Saved data entries:
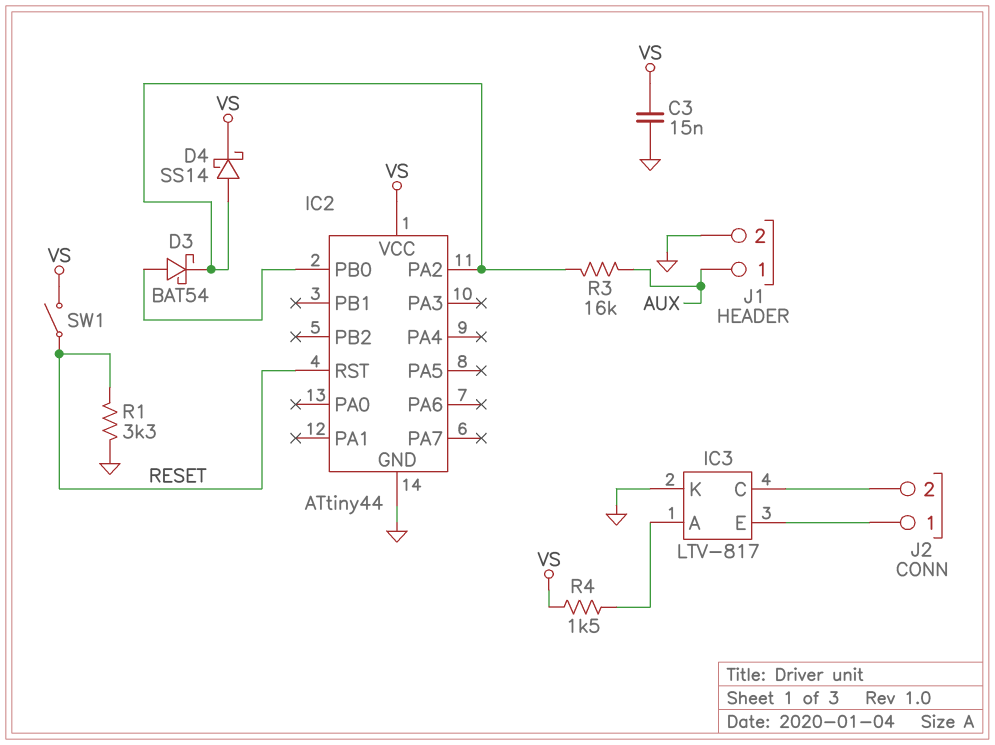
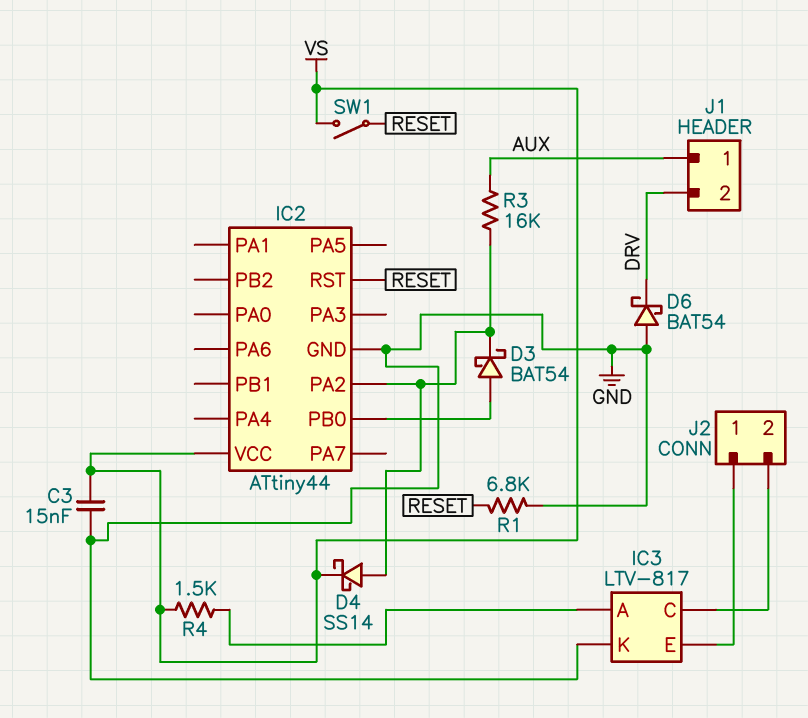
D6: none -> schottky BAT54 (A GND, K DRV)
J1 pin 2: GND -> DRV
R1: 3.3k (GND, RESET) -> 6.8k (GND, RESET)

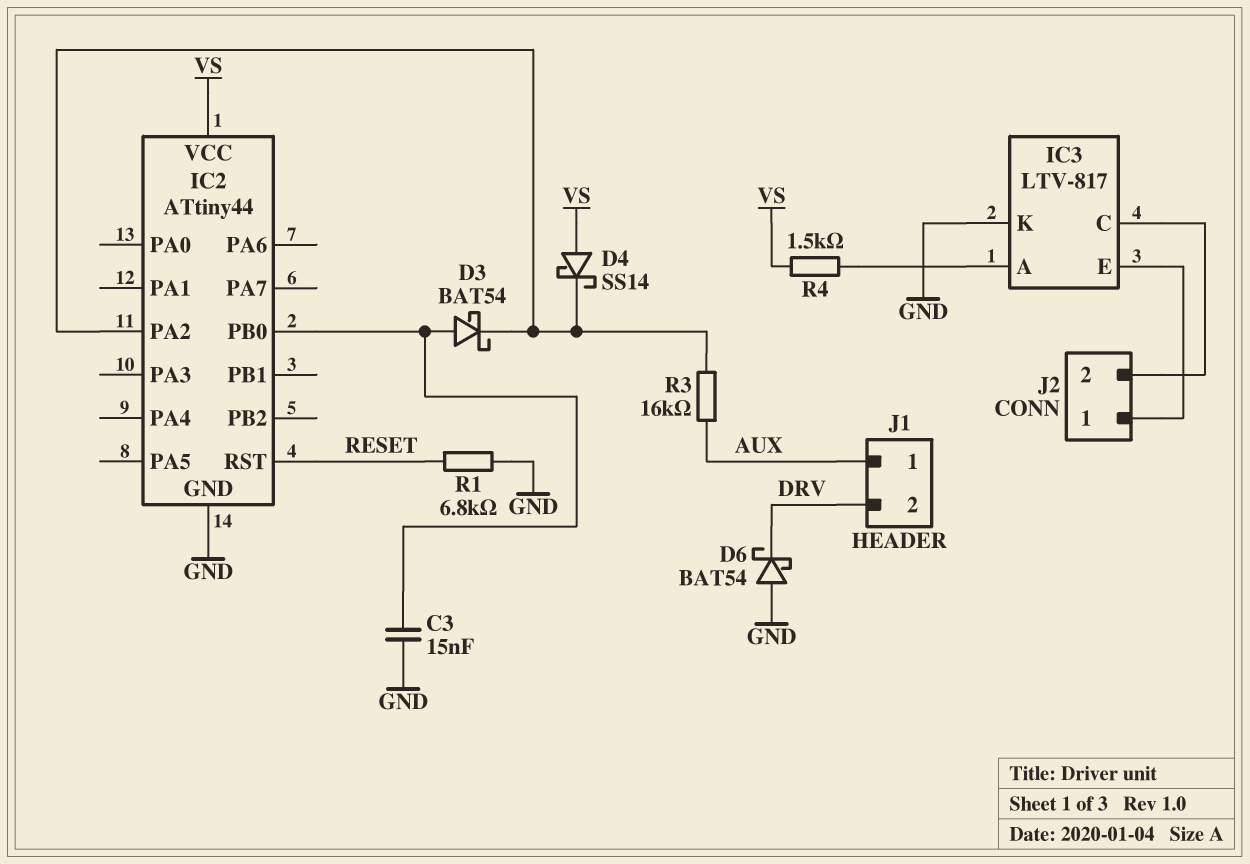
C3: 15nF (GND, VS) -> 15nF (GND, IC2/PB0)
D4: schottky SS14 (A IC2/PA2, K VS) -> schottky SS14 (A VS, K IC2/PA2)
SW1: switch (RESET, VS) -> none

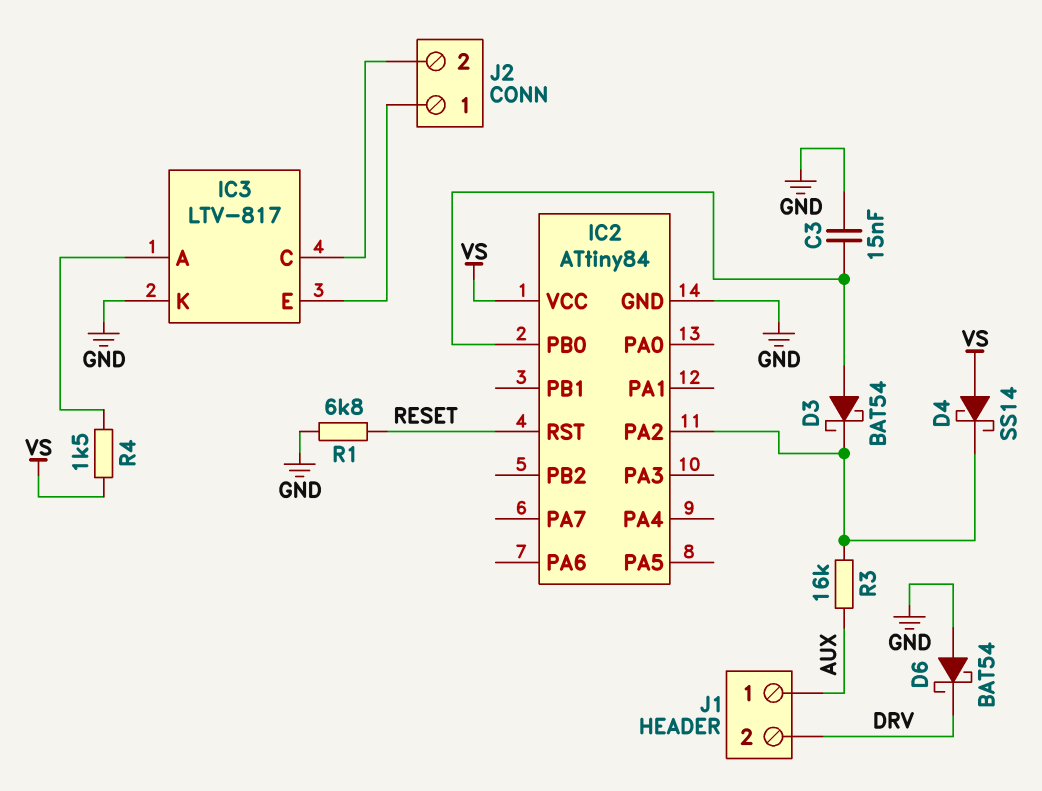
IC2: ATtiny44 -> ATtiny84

--

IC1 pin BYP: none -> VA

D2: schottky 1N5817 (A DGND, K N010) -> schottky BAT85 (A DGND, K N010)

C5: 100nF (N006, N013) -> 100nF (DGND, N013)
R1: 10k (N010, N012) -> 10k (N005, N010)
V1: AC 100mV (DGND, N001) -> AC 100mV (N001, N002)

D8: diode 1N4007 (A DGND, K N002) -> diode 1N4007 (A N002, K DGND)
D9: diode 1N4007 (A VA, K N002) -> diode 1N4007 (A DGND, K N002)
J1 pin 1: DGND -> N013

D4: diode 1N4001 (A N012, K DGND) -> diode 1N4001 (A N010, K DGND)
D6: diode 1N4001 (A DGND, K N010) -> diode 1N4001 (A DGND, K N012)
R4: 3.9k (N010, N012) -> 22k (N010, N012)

==

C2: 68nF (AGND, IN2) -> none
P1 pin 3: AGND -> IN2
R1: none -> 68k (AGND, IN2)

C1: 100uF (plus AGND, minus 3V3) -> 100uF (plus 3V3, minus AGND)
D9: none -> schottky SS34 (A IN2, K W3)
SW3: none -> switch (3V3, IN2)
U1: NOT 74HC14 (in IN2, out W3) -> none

### Task instructions
Using the data above, set down each line from the line with "D4: schottky SS14" to the line with "IC2: ATtiny44 -> ATtiny84" exactly, both ends included, and leave the pictures behind. Nothing else belongs.

### Expected output
D4: schottky SS14 (A IC2/PA2, K VS) -> schottky SS14 (A VS, K IC2/PA2)
SW1: switch (RESET, VS) -> none

IC2: ATtiny44 -> ATtiny84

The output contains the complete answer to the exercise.